Data entries:
════════════════════
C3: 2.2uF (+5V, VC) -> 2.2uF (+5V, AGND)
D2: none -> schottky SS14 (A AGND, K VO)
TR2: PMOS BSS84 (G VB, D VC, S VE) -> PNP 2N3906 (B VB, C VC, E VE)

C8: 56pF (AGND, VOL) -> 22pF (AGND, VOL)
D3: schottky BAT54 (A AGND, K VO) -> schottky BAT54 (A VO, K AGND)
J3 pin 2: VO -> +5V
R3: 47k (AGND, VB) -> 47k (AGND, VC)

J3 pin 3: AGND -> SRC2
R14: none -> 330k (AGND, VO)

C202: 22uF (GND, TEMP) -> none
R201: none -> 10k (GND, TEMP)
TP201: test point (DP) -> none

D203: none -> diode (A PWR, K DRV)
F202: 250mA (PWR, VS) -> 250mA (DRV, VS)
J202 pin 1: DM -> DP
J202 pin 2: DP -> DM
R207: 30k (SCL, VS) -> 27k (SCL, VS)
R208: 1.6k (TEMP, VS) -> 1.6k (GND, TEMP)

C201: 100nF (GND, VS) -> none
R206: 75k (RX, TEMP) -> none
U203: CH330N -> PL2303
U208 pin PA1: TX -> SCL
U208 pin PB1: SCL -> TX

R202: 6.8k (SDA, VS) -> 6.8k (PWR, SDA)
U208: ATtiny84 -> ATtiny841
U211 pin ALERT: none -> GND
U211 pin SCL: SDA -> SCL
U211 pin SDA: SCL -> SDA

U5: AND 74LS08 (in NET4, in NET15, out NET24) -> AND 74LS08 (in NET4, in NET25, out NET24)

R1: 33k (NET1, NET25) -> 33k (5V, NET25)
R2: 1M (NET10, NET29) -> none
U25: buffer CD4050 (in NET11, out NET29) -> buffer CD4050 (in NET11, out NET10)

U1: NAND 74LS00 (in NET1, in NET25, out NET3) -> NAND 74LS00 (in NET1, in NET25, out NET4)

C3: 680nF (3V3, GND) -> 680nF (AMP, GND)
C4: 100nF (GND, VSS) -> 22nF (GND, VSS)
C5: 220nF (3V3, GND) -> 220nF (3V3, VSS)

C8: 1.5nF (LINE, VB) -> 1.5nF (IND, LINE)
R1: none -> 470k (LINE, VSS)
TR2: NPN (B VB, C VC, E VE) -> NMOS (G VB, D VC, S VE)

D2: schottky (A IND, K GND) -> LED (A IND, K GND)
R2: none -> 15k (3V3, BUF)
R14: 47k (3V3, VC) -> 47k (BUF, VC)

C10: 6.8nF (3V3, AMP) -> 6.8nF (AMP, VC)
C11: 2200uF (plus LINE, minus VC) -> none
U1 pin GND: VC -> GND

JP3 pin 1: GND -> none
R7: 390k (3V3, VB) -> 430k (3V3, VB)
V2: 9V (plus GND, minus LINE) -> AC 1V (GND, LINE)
════════════════════
**THE PROBLEM:**
Within the entries, find all lines holding "TEMP" and copy each one.

**ANSWER TO THIS TASK:**
C202: 22uF (GND, TEMP) -> none
R201: none -> 10k (GND, TEMP)
R208: 1.6k (TEMP, VS) -> 1.6k (GND, TEMP)
R206: 75k (RX, TEMP) -> none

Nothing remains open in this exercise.